### [About this exercise]
Could you retype only the lines from the one containing "red diamond: rotated 12 degrees clockwise" through the final line of the entries, both included, skipping any images?

◇ ◇ ◇ ◇

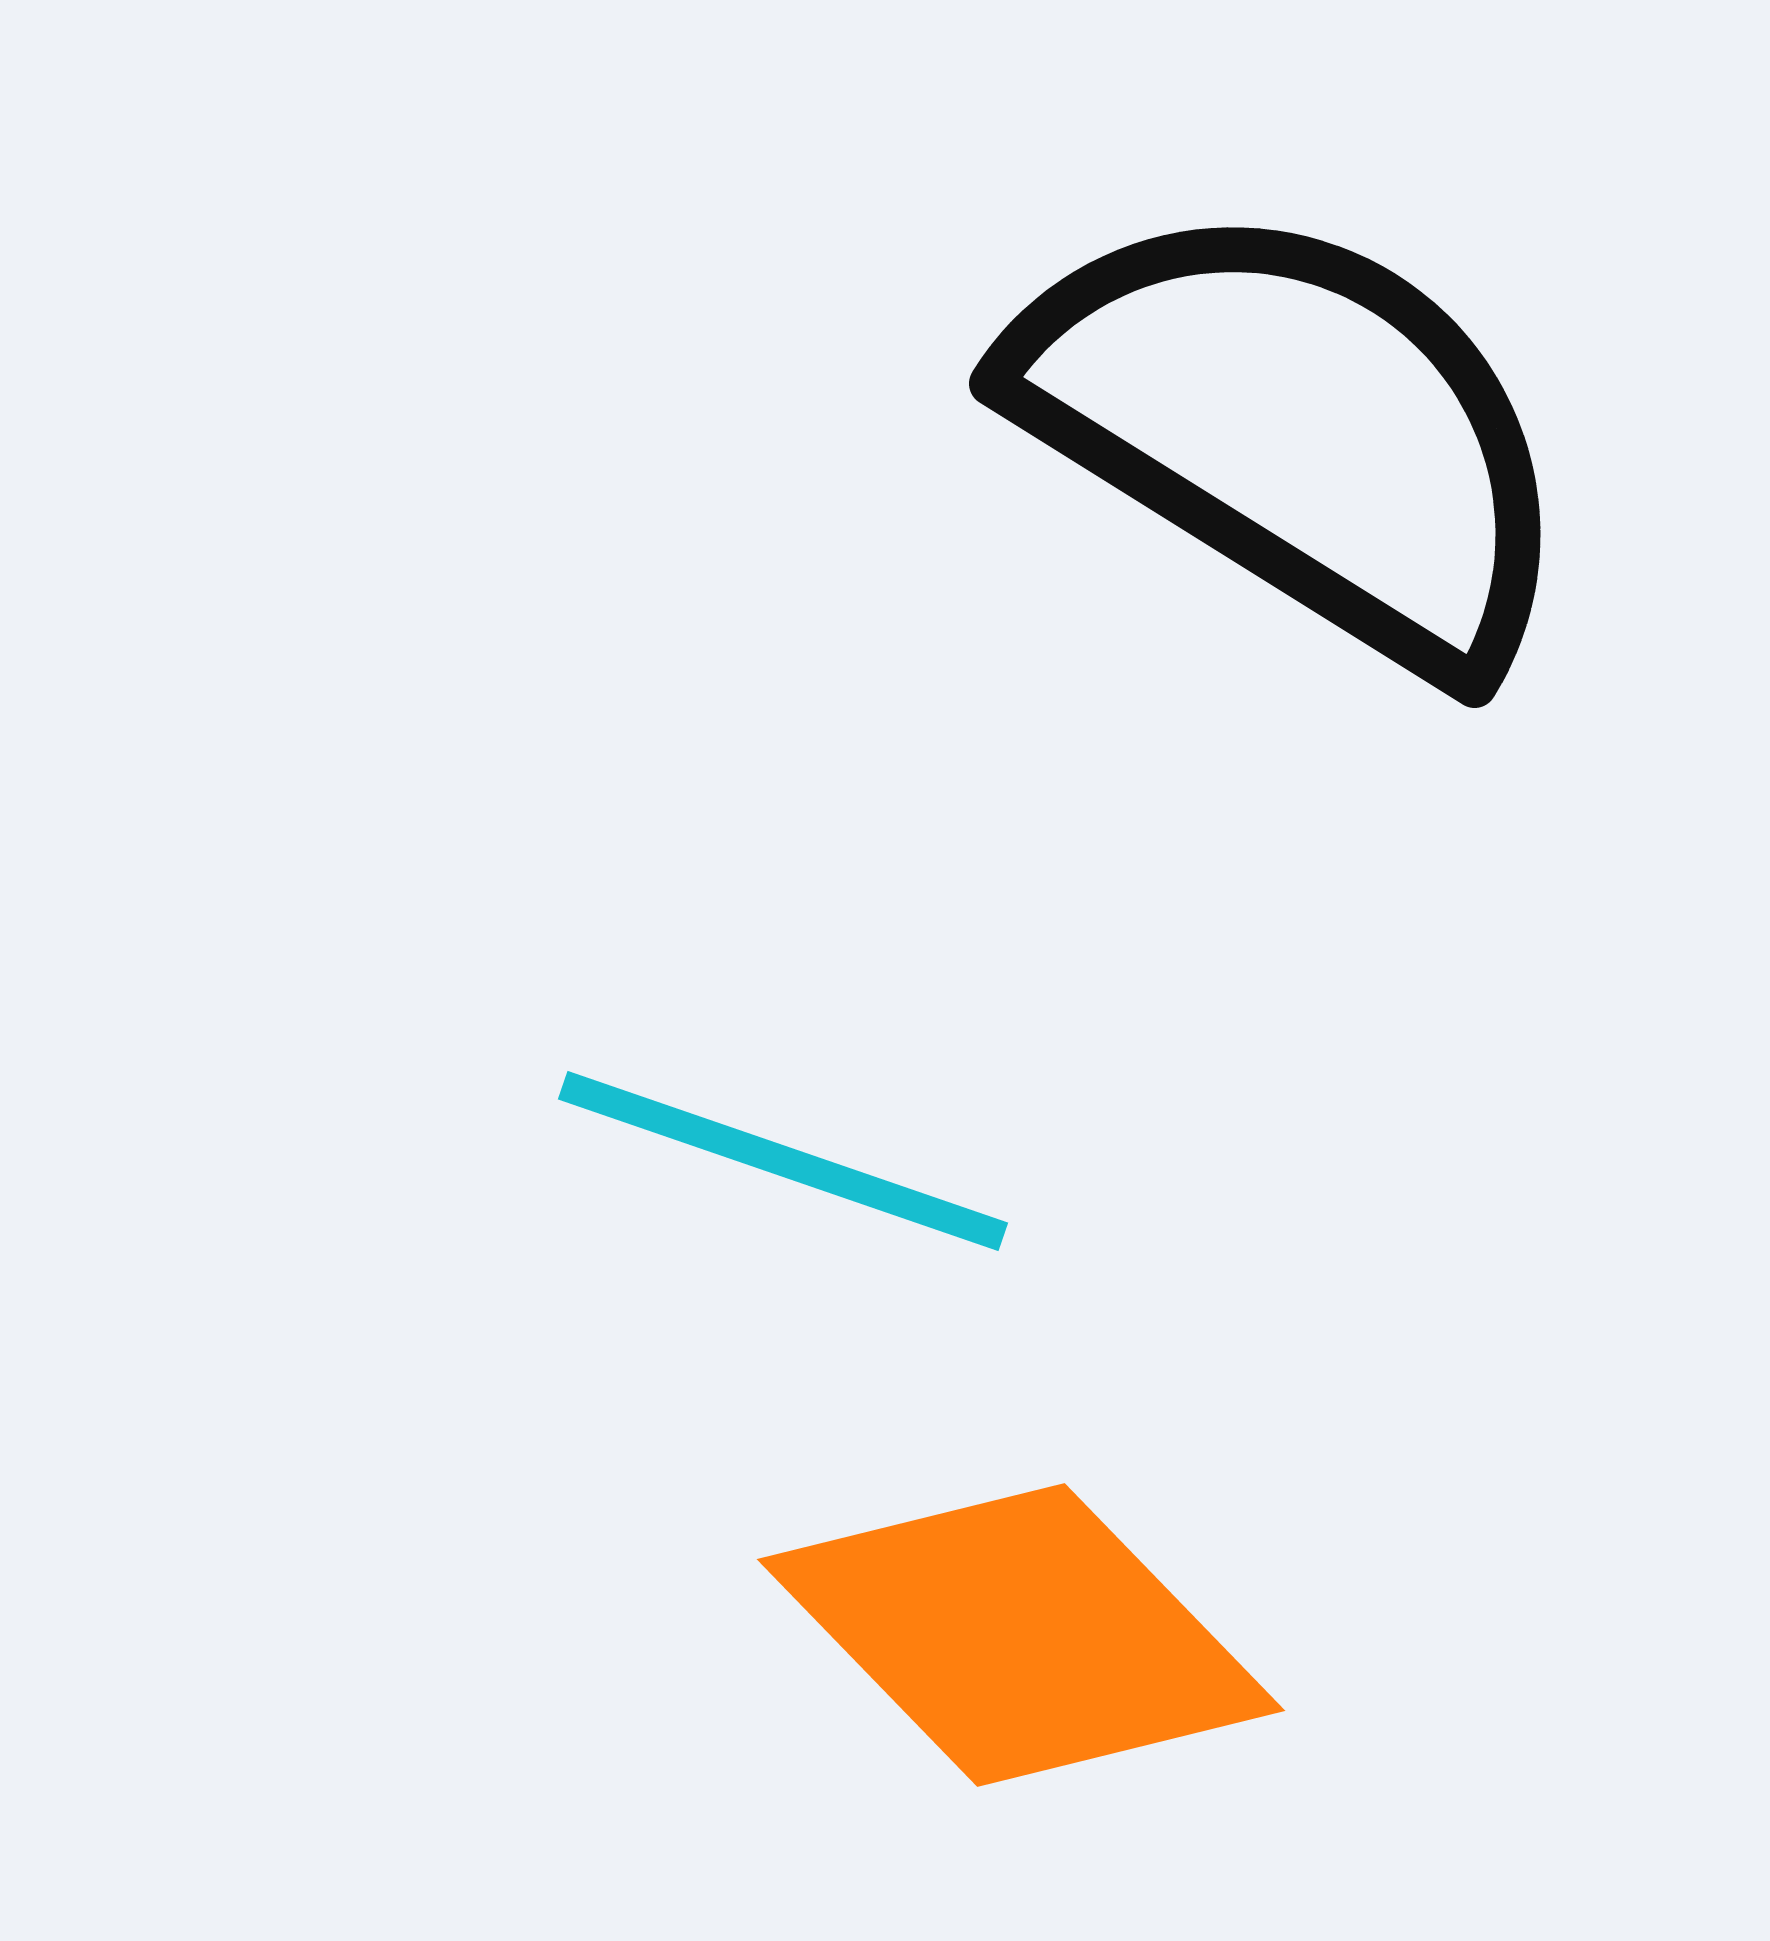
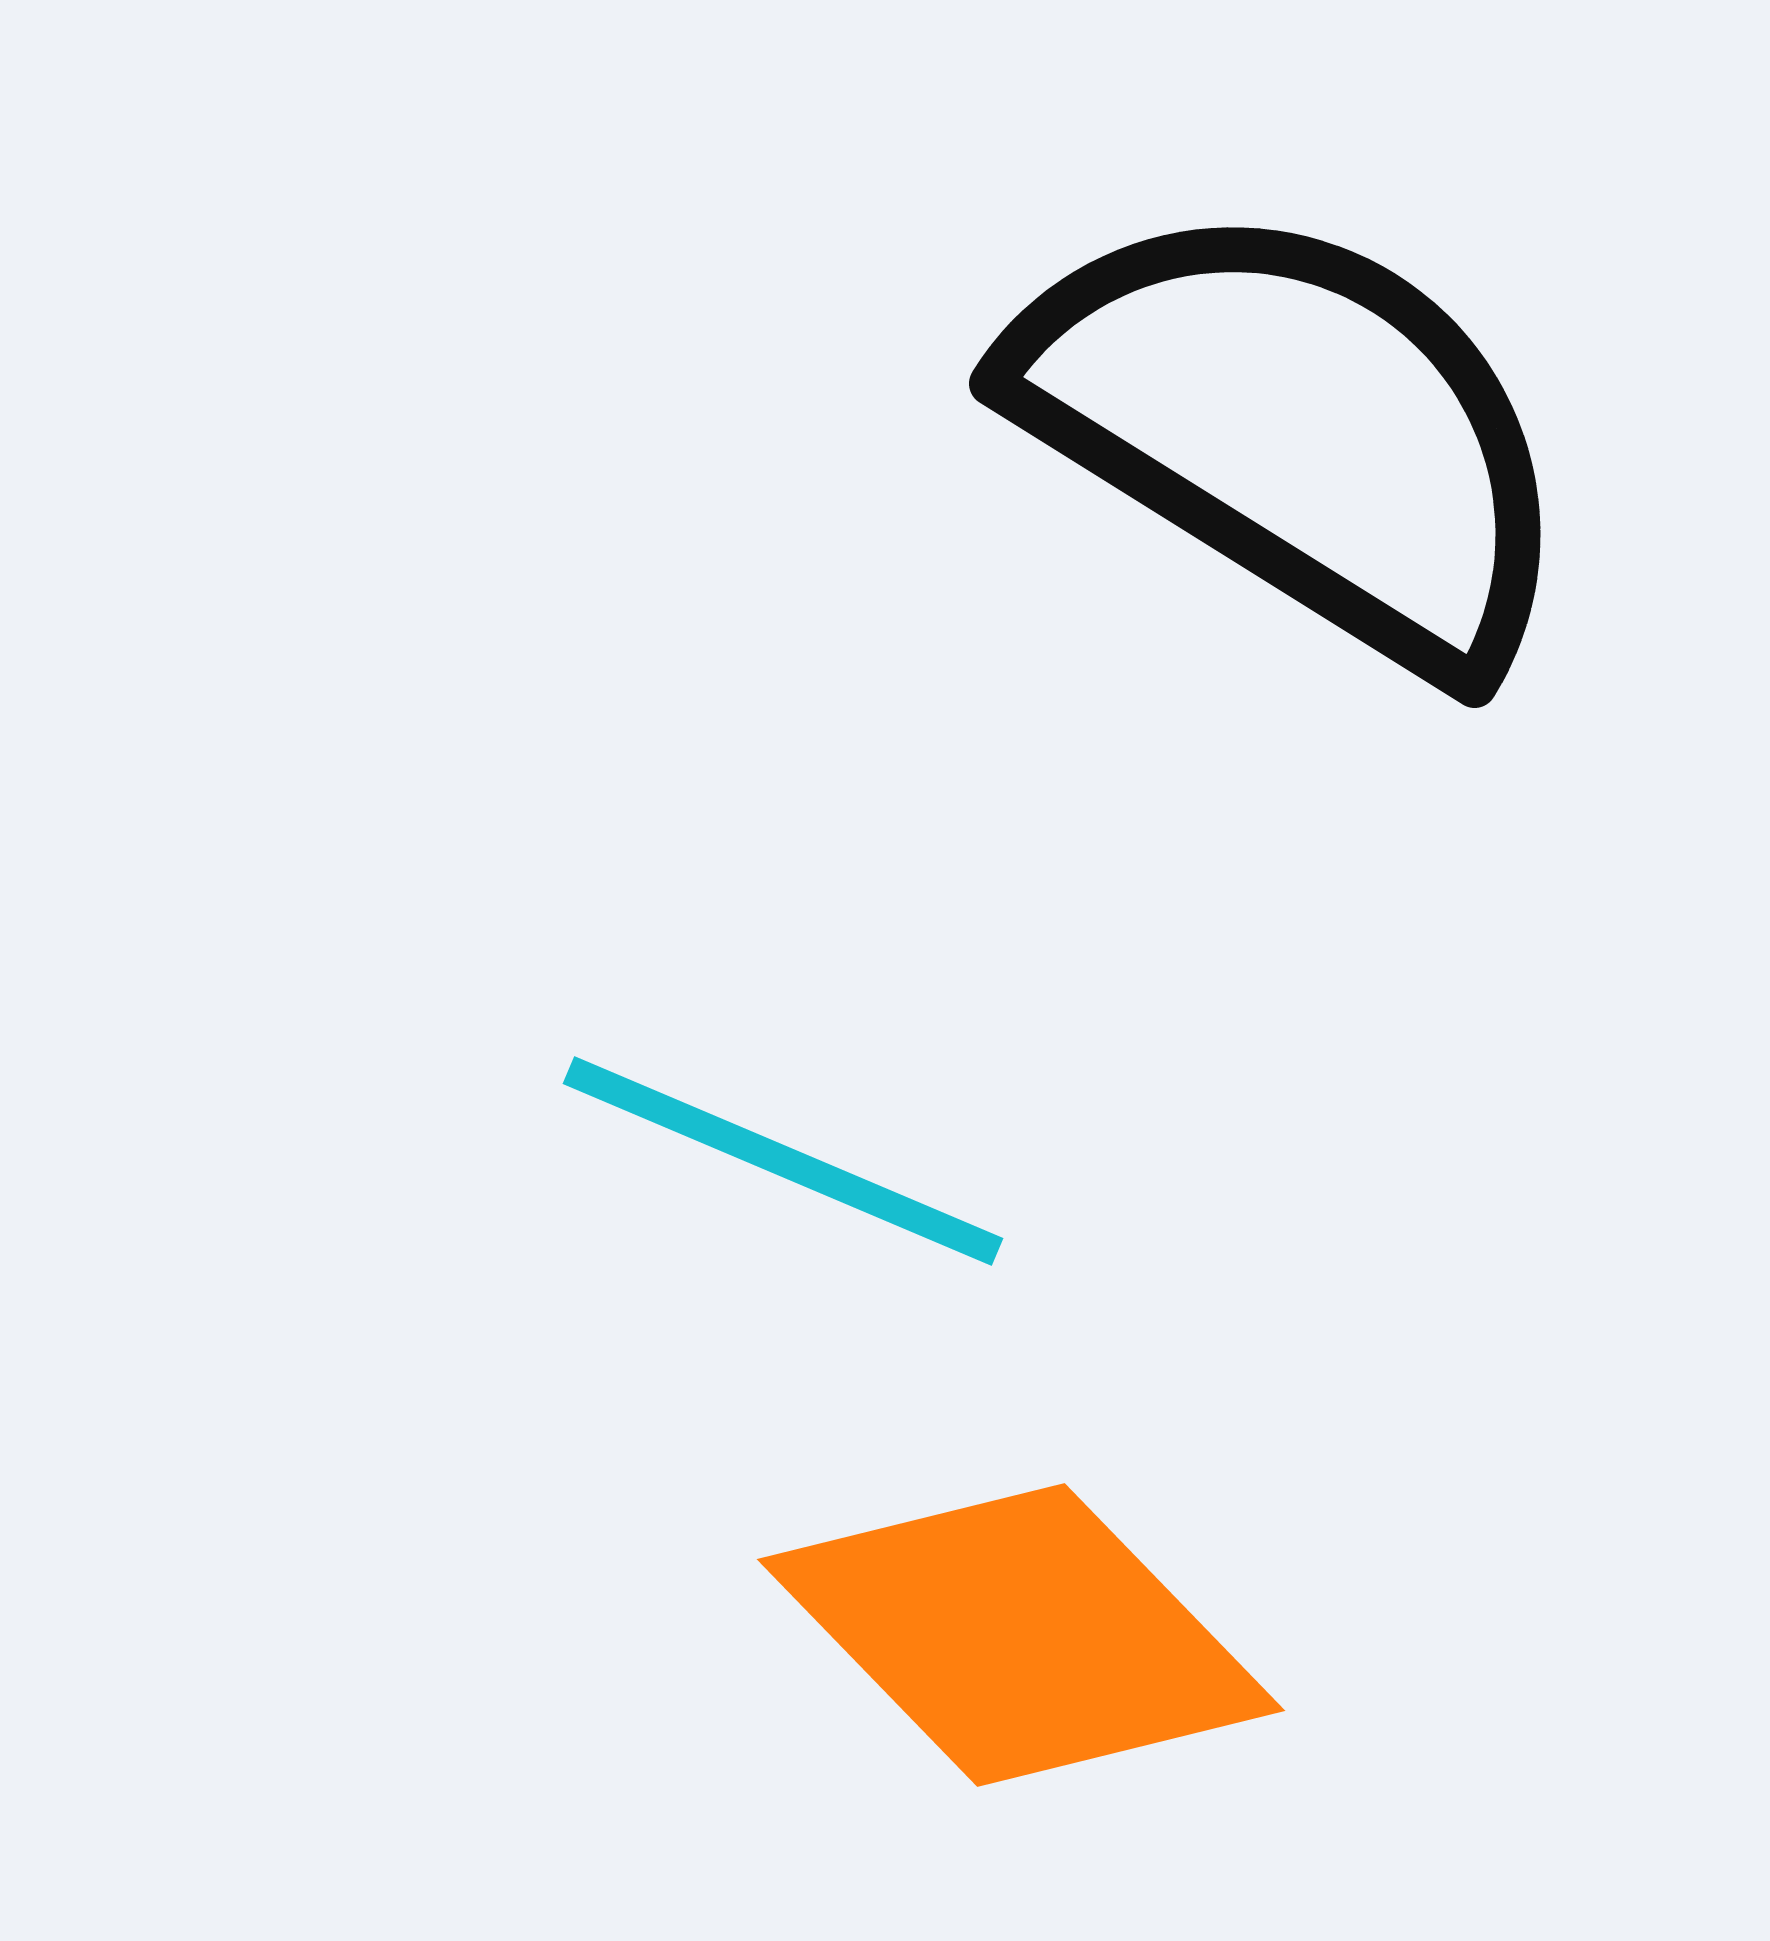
cyan line: rotated 4 degrees clockwise
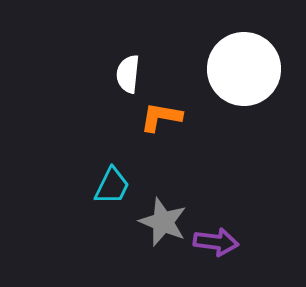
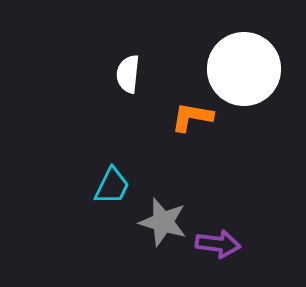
orange L-shape: moved 31 px right
gray star: rotated 6 degrees counterclockwise
purple arrow: moved 2 px right, 2 px down
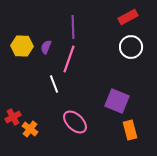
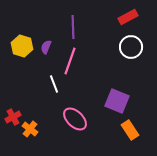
yellow hexagon: rotated 15 degrees clockwise
pink line: moved 1 px right, 2 px down
pink ellipse: moved 3 px up
orange rectangle: rotated 18 degrees counterclockwise
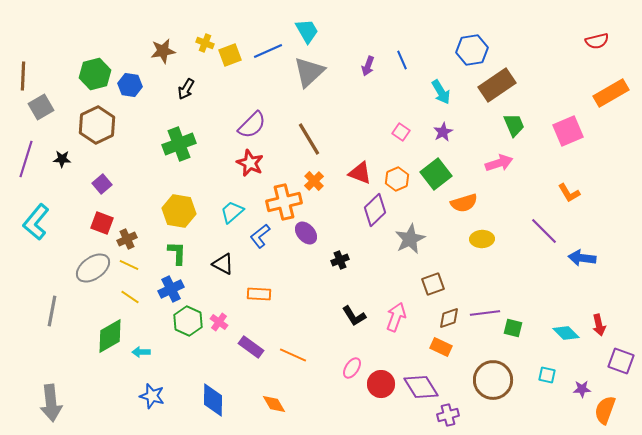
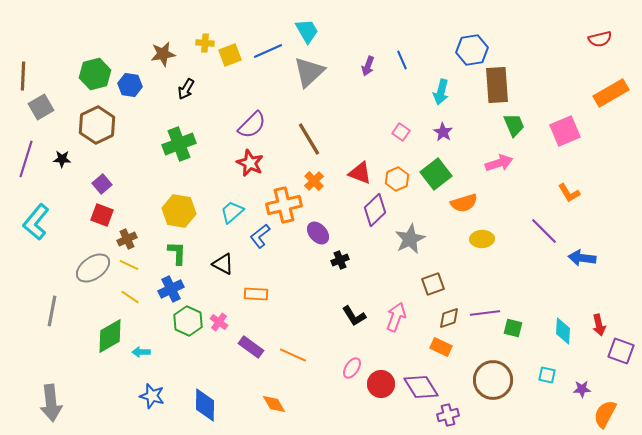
red semicircle at (597, 41): moved 3 px right, 2 px up
yellow cross at (205, 43): rotated 18 degrees counterclockwise
brown star at (163, 51): moved 3 px down
brown rectangle at (497, 85): rotated 60 degrees counterclockwise
cyan arrow at (441, 92): rotated 45 degrees clockwise
pink square at (568, 131): moved 3 px left
purple star at (443, 132): rotated 12 degrees counterclockwise
orange cross at (284, 202): moved 3 px down
red square at (102, 223): moved 8 px up
purple ellipse at (306, 233): moved 12 px right
orange rectangle at (259, 294): moved 3 px left
cyan diamond at (566, 333): moved 3 px left, 2 px up; rotated 48 degrees clockwise
purple square at (621, 361): moved 10 px up
blue diamond at (213, 400): moved 8 px left, 5 px down
orange semicircle at (605, 410): moved 4 px down; rotated 8 degrees clockwise
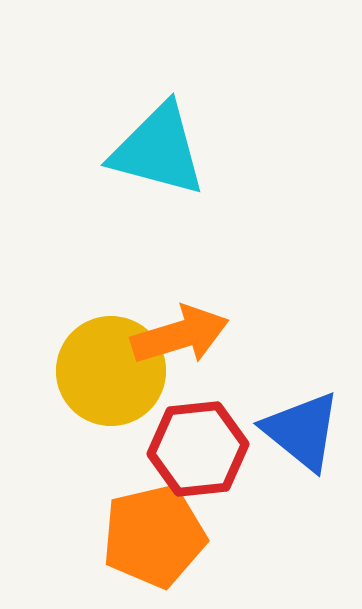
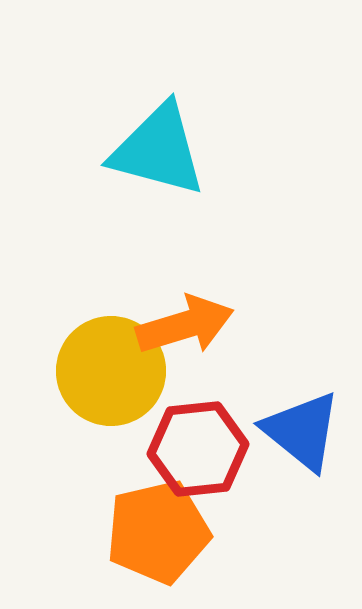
orange arrow: moved 5 px right, 10 px up
orange pentagon: moved 4 px right, 4 px up
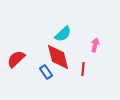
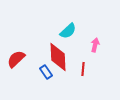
cyan semicircle: moved 5 px right, 3 px up
red diamond: rotated 12 degrees clockwise
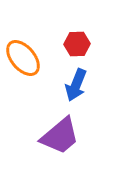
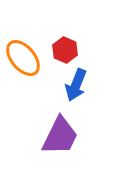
red hexagon: moved 12 px left, 6 px down; rotated 25 degrees clockwise
purple trapezoid: rotated 24 degrees counterclockwise
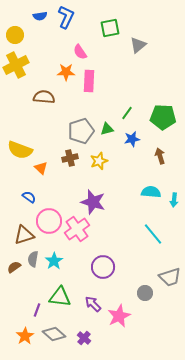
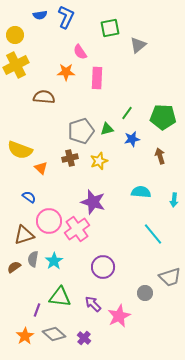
blue semicircle at (40, 16): moved 1 px up
pink rectangle at (89, 81): moved 8 px right, 3 px up
cyan semicircle at (151, 192): moved 10 px left
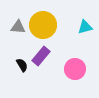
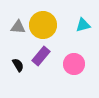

◇ ◇ ◇ ◇

### [Result]
red diamond: rotated 12 degrees clockwise
red hexagon: moved 12 px left, 6 px down; rotated 25 degrees clockwise
purple trapezoid: rotated 24 degrees counterclockwise
blue semicircle at (40, 16): moved 1 px up
pink rectangle at (89, 81): moved 8 px right, 3 px up
cyan semicircle at (151, 192): moved 10 px left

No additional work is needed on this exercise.